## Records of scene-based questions

— Begin —

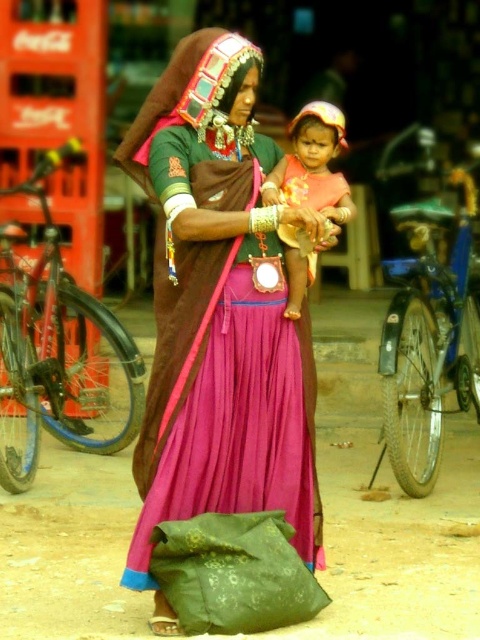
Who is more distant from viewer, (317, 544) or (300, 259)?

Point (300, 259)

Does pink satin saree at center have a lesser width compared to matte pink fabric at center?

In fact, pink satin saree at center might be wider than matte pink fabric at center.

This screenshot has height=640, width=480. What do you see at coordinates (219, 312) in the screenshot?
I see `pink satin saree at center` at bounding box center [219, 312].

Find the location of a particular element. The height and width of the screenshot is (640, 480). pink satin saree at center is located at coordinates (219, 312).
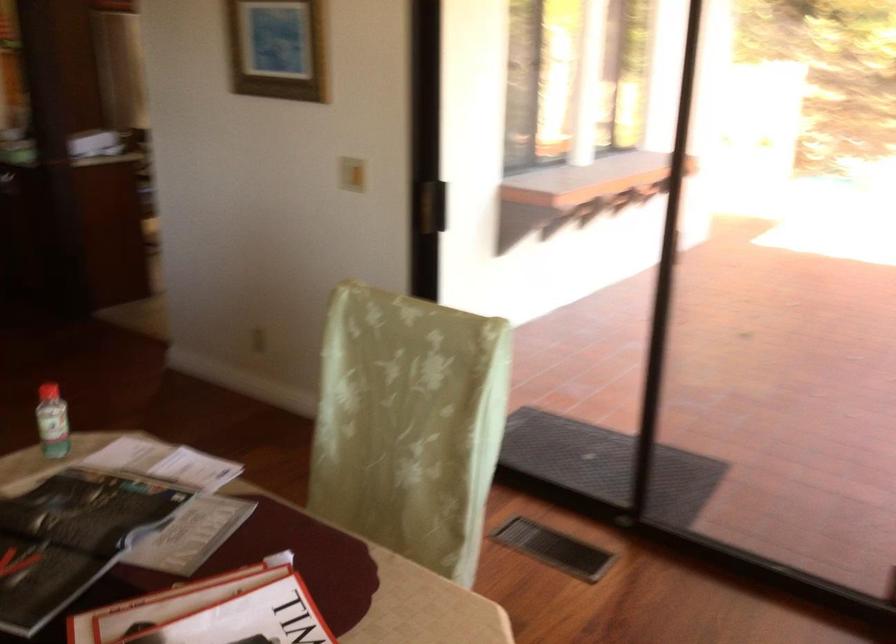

— End —
— Begin —

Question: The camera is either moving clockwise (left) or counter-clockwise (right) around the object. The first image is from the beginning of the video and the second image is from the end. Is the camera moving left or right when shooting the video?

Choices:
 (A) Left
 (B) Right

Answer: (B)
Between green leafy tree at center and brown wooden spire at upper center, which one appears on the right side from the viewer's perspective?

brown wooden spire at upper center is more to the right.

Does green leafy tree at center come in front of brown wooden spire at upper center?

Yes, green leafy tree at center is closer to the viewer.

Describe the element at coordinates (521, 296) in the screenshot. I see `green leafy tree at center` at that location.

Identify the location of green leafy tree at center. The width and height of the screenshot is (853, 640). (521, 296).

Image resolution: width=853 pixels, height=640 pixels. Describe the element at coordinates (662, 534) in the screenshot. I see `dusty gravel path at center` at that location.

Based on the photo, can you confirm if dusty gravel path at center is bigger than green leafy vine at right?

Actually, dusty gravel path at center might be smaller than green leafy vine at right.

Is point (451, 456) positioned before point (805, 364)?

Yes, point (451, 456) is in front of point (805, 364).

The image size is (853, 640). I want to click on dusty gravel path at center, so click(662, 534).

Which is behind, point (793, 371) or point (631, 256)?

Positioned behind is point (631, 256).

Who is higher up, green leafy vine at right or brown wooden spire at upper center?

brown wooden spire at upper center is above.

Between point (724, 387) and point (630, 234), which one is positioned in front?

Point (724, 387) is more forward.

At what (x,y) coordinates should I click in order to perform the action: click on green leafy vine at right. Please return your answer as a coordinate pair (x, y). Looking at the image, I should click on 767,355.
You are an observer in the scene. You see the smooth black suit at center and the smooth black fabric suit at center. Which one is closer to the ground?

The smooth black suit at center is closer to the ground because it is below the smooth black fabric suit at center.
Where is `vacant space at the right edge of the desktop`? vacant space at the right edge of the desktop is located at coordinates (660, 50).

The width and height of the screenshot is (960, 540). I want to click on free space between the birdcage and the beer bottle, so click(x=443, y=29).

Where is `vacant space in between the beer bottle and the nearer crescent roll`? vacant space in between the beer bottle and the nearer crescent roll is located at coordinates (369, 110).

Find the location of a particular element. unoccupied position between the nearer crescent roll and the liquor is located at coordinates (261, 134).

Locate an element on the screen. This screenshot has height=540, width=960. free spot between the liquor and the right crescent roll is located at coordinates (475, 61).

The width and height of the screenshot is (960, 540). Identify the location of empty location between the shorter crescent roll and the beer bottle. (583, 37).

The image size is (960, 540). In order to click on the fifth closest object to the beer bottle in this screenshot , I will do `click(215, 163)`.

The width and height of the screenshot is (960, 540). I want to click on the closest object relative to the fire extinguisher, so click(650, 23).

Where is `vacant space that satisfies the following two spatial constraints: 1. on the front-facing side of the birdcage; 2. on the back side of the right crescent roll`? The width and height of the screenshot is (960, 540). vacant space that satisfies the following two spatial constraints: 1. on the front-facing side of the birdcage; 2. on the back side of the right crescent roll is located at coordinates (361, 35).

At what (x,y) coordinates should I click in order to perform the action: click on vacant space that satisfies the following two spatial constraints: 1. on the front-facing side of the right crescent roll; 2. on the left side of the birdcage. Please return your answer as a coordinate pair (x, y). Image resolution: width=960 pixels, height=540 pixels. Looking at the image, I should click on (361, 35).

— End —
— Begin —

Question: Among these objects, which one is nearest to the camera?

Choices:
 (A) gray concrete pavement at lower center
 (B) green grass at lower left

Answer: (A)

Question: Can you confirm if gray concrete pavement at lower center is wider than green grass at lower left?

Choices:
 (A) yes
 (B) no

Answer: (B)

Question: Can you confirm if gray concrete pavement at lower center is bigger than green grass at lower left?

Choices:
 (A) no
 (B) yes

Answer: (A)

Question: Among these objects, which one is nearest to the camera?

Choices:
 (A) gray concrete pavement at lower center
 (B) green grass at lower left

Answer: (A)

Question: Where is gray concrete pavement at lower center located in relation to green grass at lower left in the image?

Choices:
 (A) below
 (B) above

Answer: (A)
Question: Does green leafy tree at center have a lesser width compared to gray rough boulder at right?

— End —

## Exercise aim
Convert the lines above, from the line containing "Who is more" down to the line containing "Find the location of a particular element. The", into a JSON list of strings. Include both of those lines, give each line its own string, and skip blank lines.

## Expected answer
[
  "Who is more distant from viewer, (317, 544) or (300, 259)?",
  "Point (300, 259)",
  "Does pink satin saree at center have a lesser width compared to matte pink fabric at center?",
  "In fact, pink satin saree at center might be wider than matte pink fabric at center.",
  "This screenshot has height=640, width=480. What do you see at coordinates (219, 312) in the screenshot?",
  "I see `pink satin saree at center` at bounding box center [219, 312].",
  "Find the location of a particular element. The height and width of the screenshot is (640, 480). pink satin saree at center is located at coordinates (219, 312)."
]